▶ **Your task**
Among the records below, find the lines with the word "turquoise" and copy them.

▶ **Supplied data**
————

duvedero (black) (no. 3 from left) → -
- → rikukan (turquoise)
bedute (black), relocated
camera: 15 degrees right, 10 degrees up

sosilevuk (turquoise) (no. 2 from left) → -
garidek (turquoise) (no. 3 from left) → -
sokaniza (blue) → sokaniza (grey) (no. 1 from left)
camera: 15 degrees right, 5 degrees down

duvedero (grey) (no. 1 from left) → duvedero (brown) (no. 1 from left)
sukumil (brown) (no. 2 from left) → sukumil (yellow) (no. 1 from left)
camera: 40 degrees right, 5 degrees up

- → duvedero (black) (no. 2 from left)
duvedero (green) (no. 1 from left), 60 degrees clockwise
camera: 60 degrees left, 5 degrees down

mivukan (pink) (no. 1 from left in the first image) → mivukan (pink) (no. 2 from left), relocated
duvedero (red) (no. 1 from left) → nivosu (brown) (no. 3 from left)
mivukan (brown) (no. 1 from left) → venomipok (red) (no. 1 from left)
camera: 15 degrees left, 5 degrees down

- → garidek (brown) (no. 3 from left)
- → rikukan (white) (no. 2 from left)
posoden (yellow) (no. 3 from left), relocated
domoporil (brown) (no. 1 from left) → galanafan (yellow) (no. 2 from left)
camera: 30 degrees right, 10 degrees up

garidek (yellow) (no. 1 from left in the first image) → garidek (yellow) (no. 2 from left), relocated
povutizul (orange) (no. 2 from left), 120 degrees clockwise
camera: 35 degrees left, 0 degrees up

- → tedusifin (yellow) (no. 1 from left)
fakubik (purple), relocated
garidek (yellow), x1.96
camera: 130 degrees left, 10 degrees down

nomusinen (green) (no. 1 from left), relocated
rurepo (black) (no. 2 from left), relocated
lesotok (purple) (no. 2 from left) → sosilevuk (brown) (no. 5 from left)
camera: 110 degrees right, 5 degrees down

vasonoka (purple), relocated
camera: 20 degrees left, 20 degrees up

————

▶ **Problem solution**
- → rikukan (turquoise)
sosilevuk (turquoise) (no. 2 from left) → -
garidek (turquoise) (no. 3 from left) → -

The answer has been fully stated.